## Before-and-after scene images
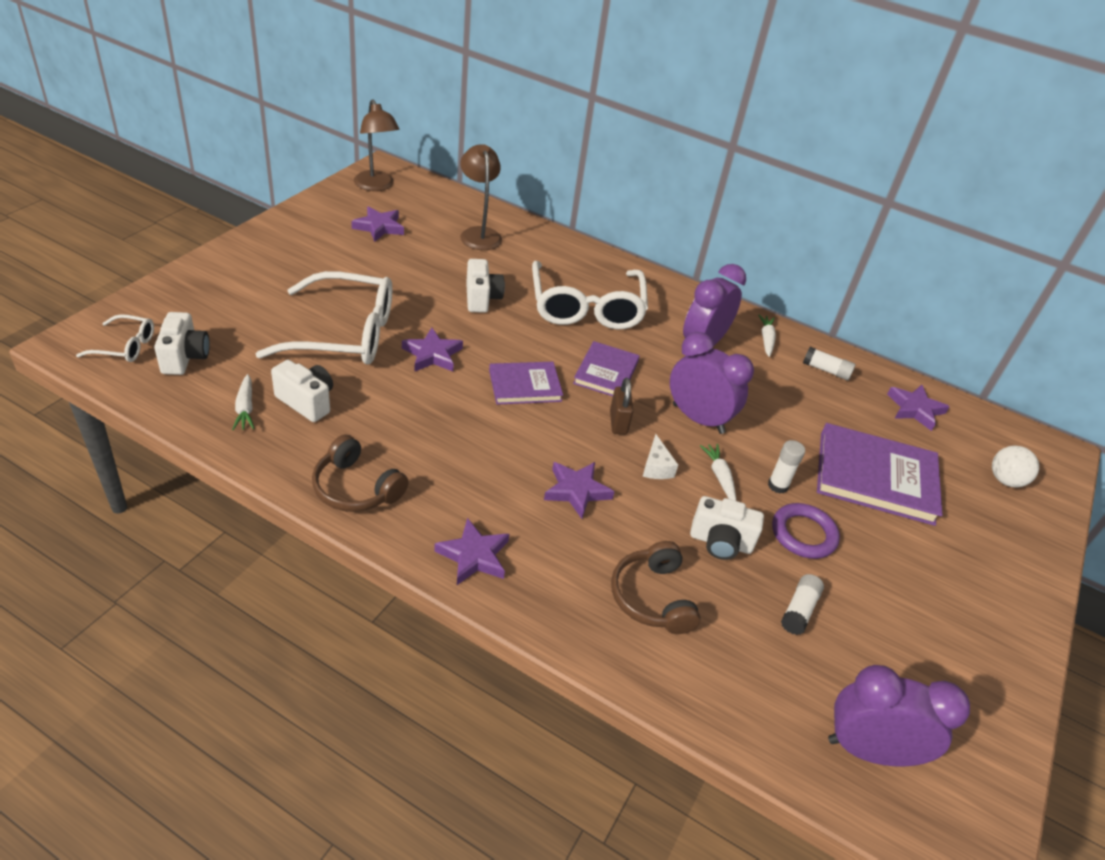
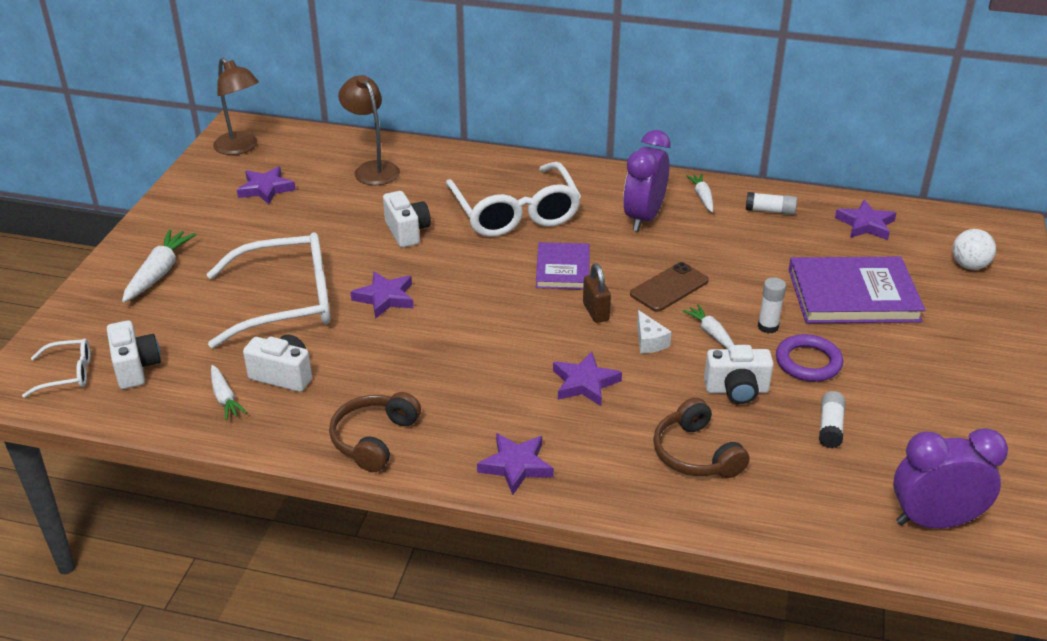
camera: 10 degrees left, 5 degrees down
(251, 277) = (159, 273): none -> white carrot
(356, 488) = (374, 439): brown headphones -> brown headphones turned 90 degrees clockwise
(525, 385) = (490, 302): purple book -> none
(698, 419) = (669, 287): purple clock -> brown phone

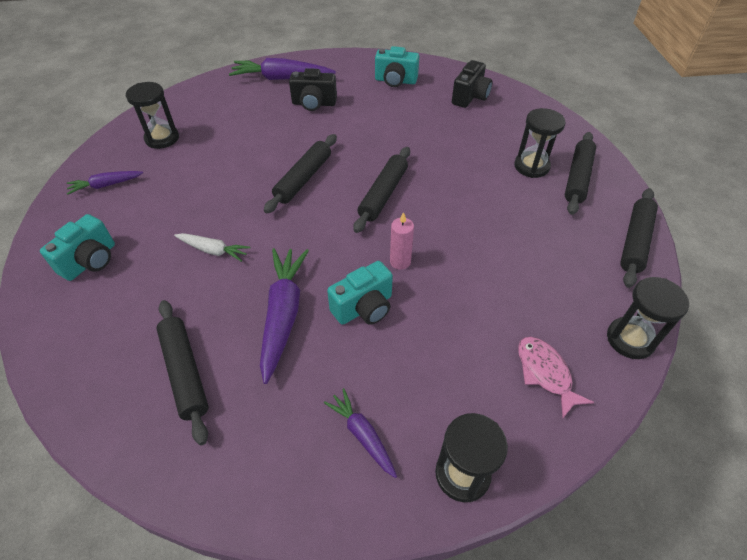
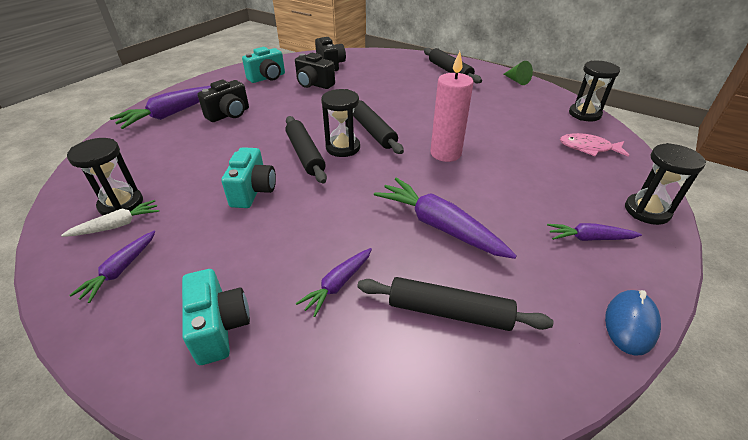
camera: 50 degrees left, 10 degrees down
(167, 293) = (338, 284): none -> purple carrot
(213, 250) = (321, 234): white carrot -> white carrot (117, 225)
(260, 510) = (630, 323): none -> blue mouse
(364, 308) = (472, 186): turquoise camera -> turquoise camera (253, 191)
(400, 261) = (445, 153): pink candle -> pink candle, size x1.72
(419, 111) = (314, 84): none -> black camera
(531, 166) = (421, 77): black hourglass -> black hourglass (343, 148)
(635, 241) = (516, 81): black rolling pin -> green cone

## AIM OF THE TASK
Print exactly, and only, the lines running from the one that contains "(167, 293) = (338, 284): none" to the last line of the records above.

## RESPONSE AREA
(167, 293) = (338, 284): none -> purple carrot
(213, 250) = (321, 234): white carrot -> white carrot (117, 225)
(260, 510) = (630, 323): none -> blue mouse
(364, 308) = (472, 186): turquoise camera -> turquoise camera (253, 191)
(400, 261) = (445, 153): pink candle -> pink candle, size x1.72
(419, 111) = (314, 84): none -> black camera
(531, 166) = (421, 77): black hourglass -> black hourglass (343, 148)
(635, 241) = (516, 81): black rolling pin -> green cone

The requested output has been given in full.